## Exercise directions:
With the images removed, return every line below exactly as it reads.

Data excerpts
___

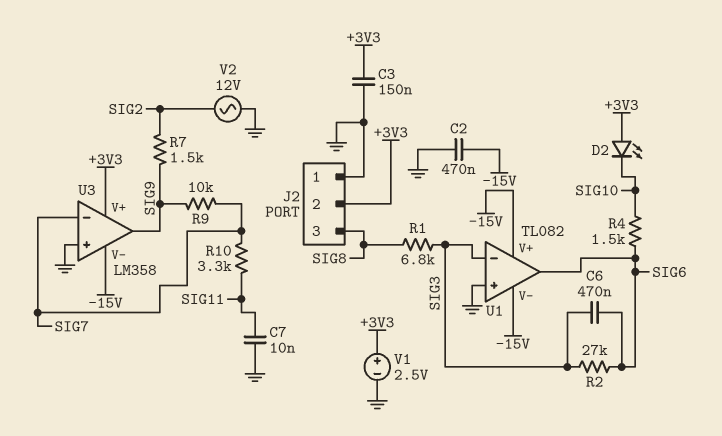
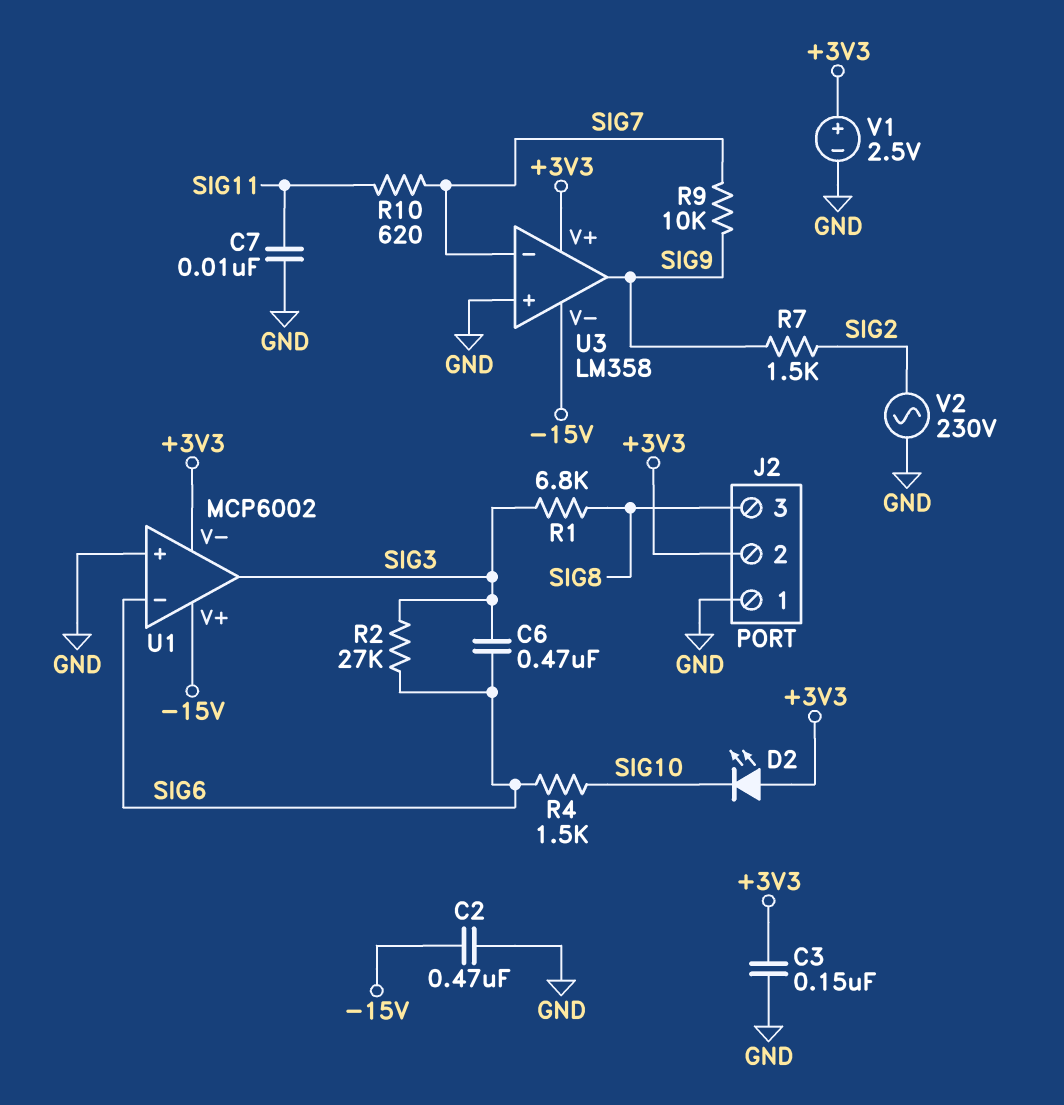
R10: 3.3k (SIG7, SIG11) -> 620 (SIG7, SIG11)
U1: TL082 -> MCP6002
U1 pin V-: -15V -> +3V3
U1 pin in-: SIG3 -> SIG6
U1 pin out: SIG6 -> SIG3
V2: AC 12V (GND, SIG2) -> AC 230V (GND, SIG2)

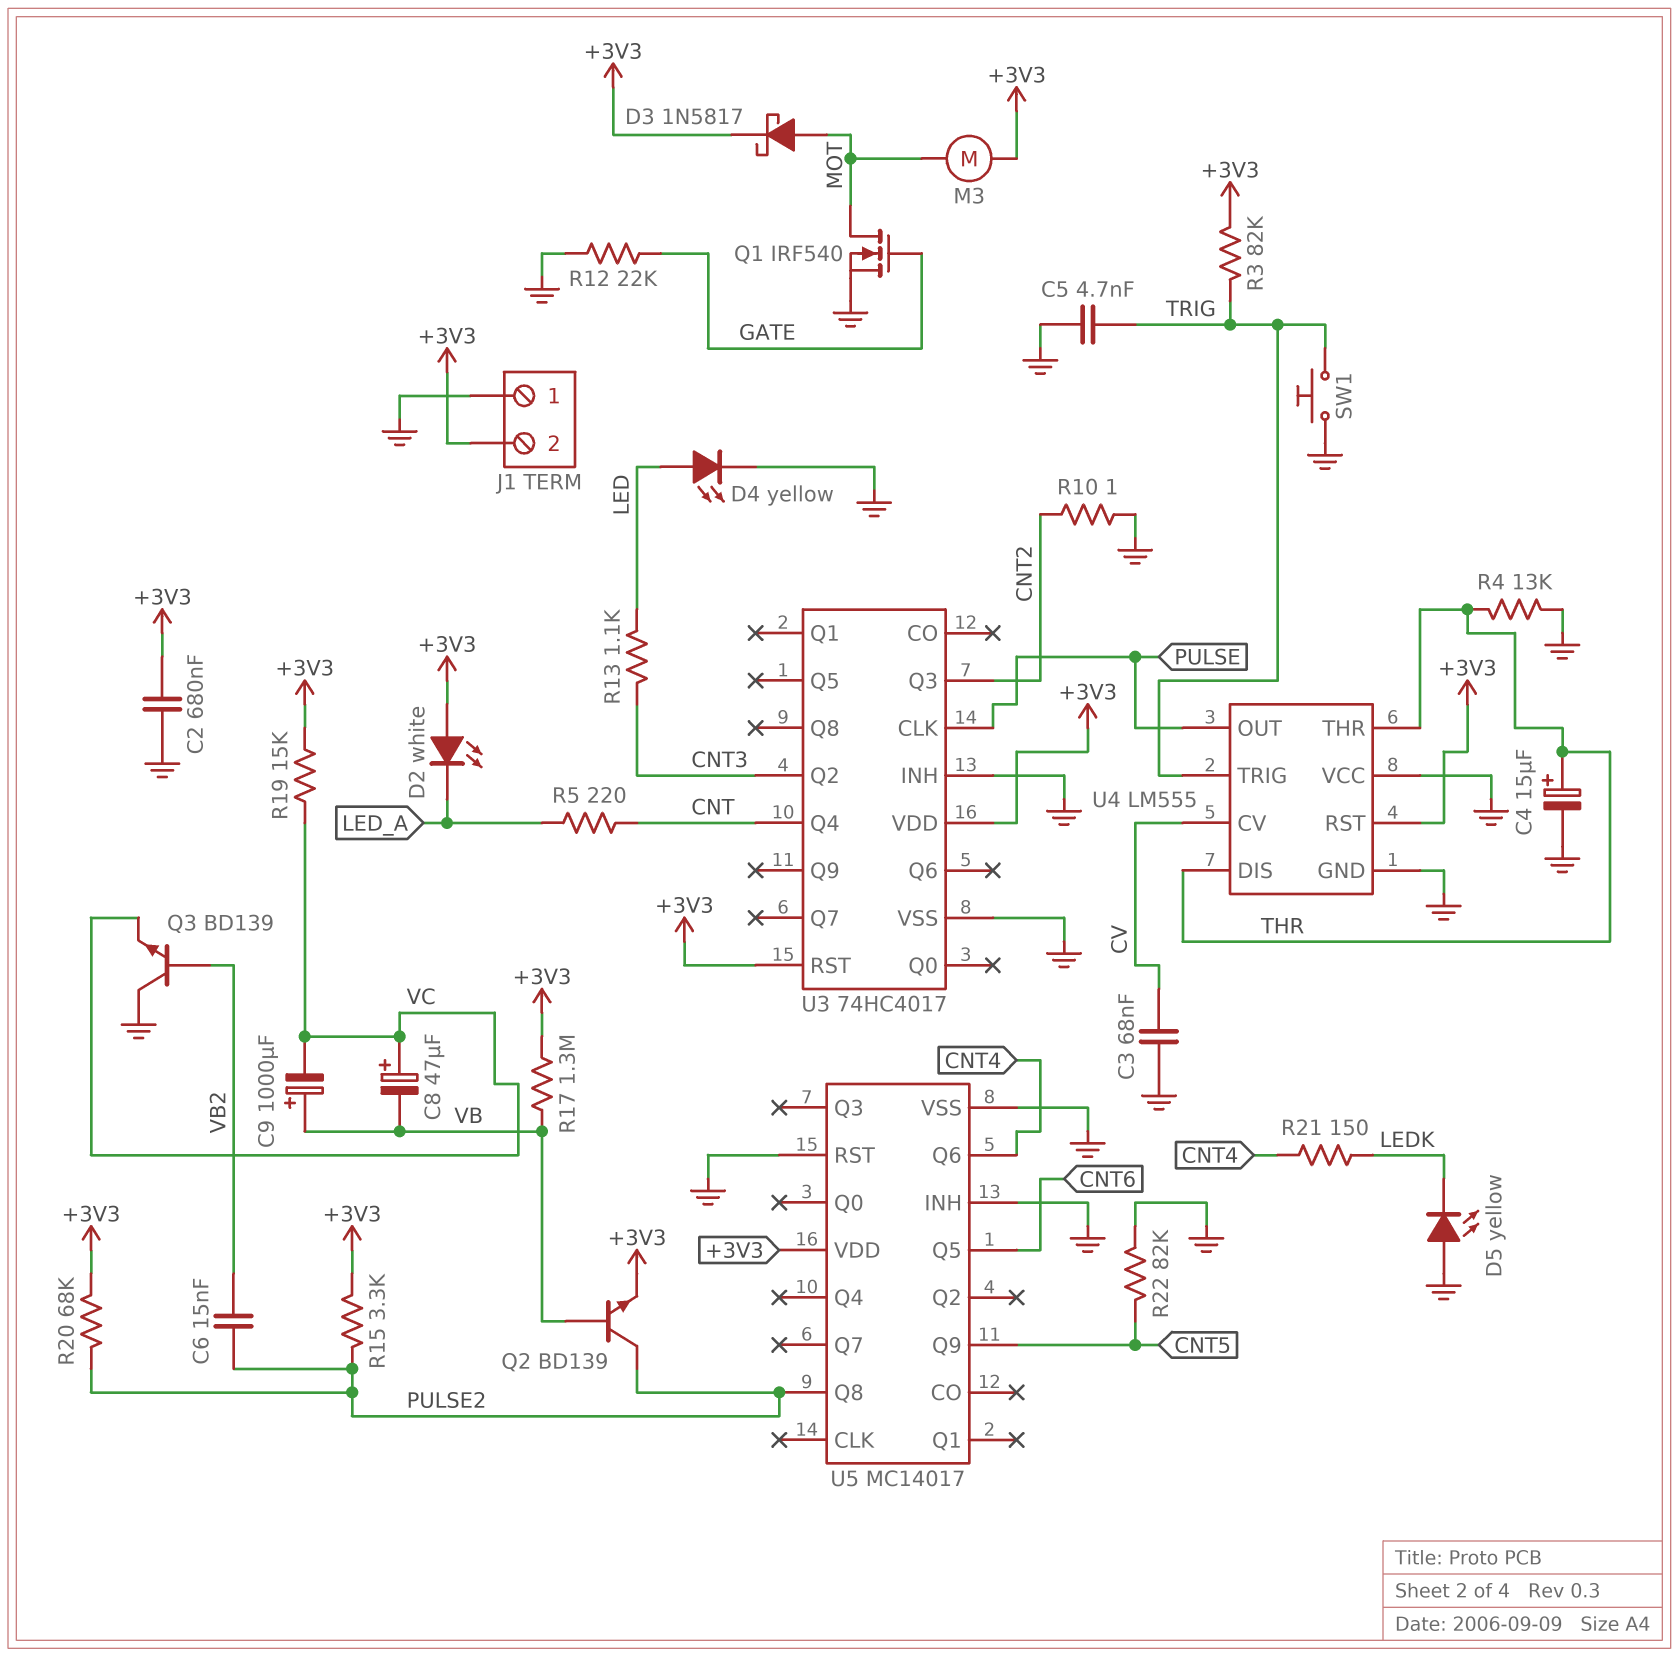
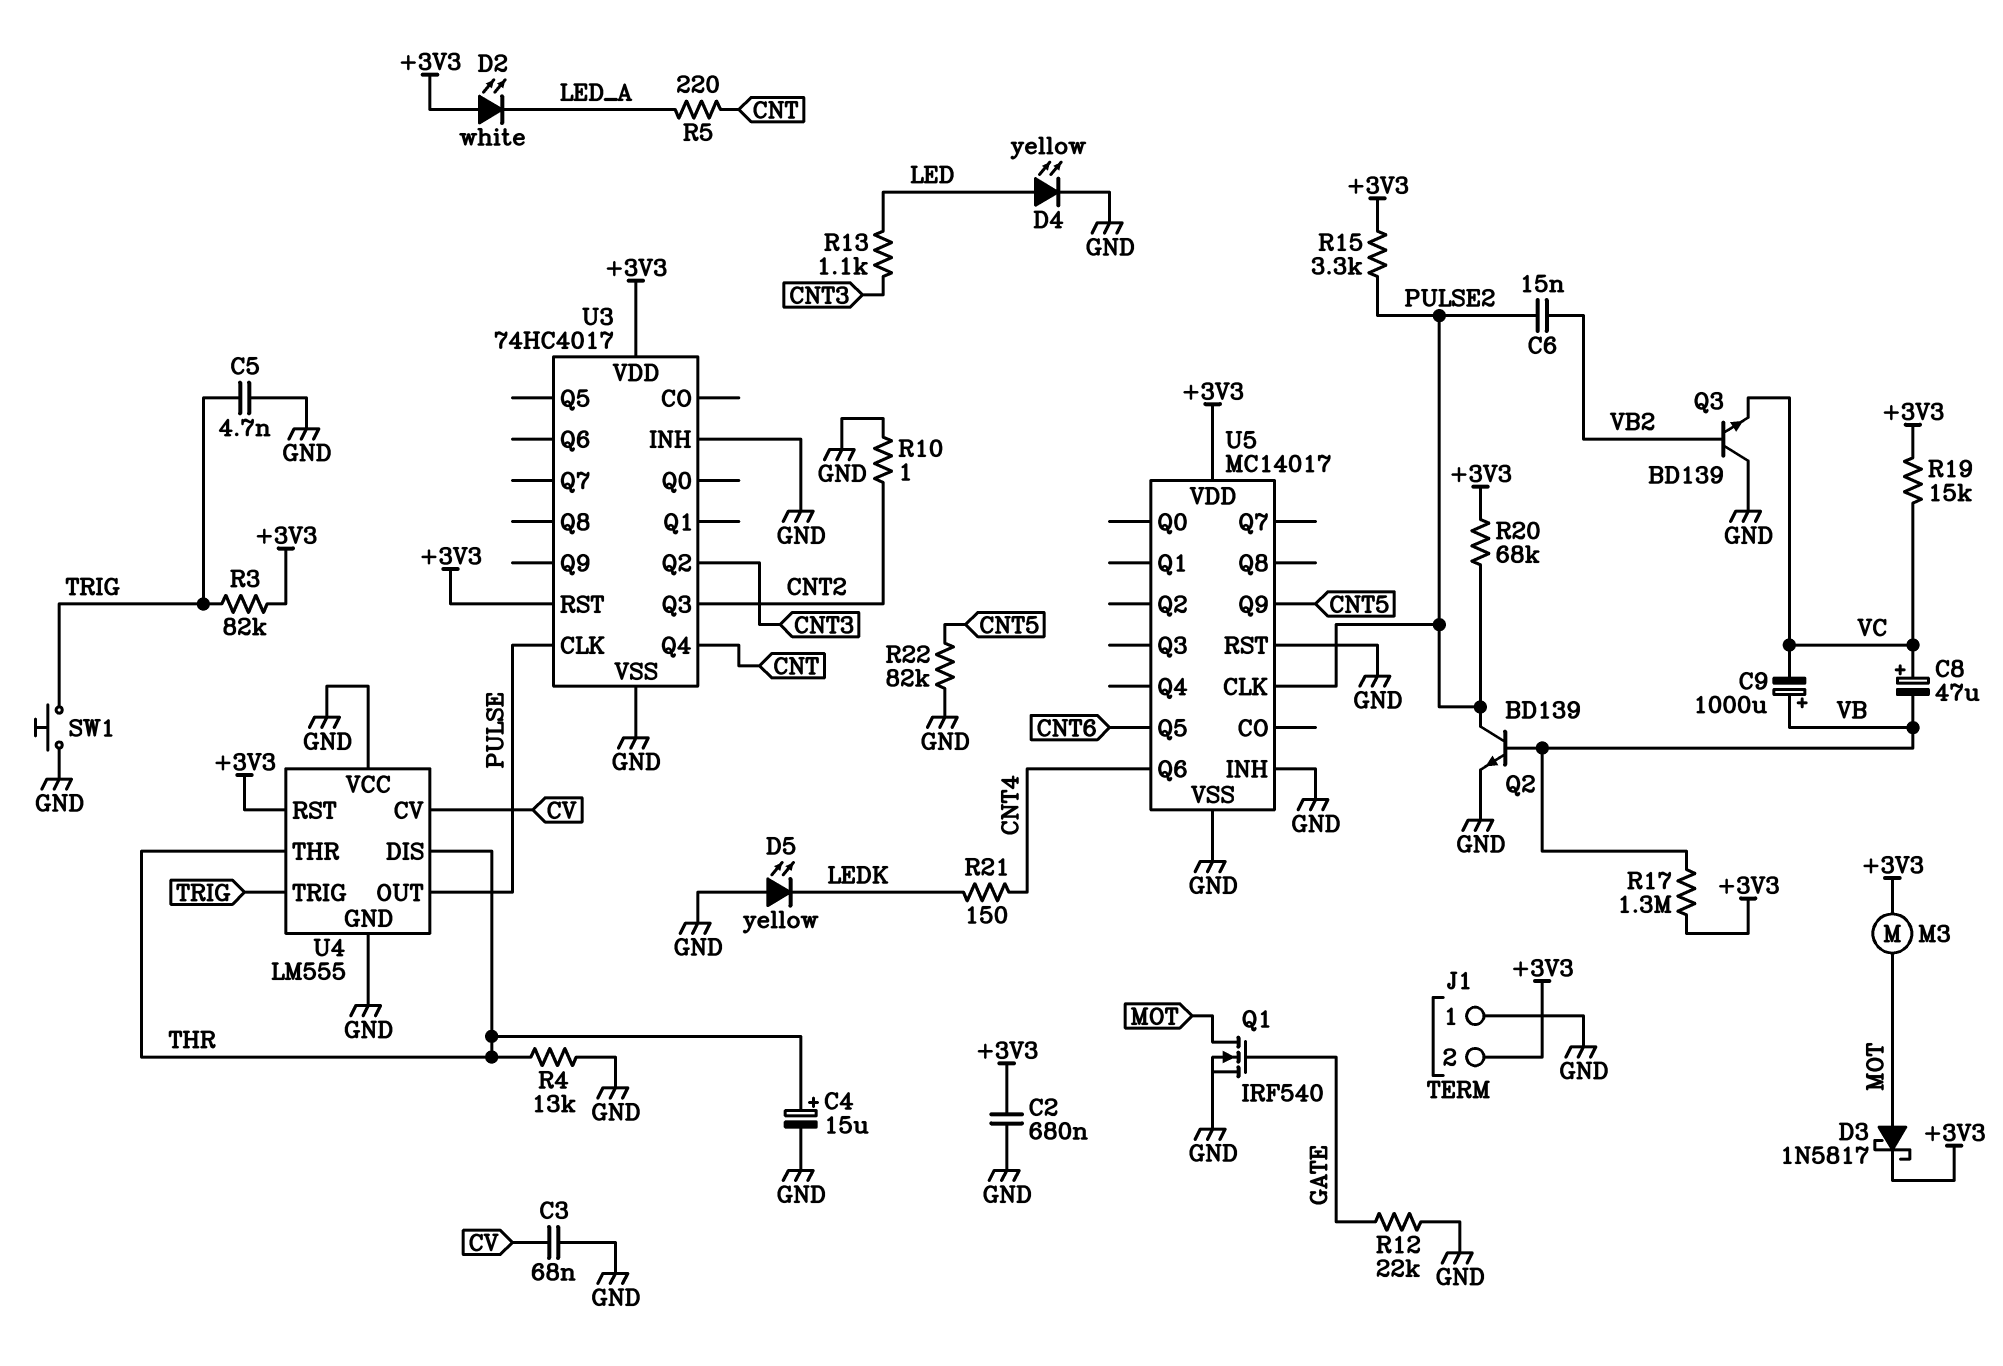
Q2: NPN BD139 (B VB, C PULSE2, E +3V3) -> NPN BD139 (B VB, C PULSE2, E GND)
U5 pin CLK: none -> PULSE2
U5 pin Q8: PULSE2 -> none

___

## Reply:
R10: 3.3k (SIG7, SIG11) -> 620 (SIG7, SIG11)
U1: TL082 -> MCP6002
U1 pin V-: -15V -> +3V3
U1 pin in-: SIG3 -> SIG6
U1 pin out: SIG6 -> SIG3
V2: AC 12V (GND, SIG2) -> AC 230V (GND, SIG2)

Q2: NPN BD139 (B VB, C PULSE2, E +3V3) -> NPN BD139 (B VB, C PULSE2, E GND)
U5 pin CLK: none -> PULSE2
U5 pin Q8: PULSE2 -> none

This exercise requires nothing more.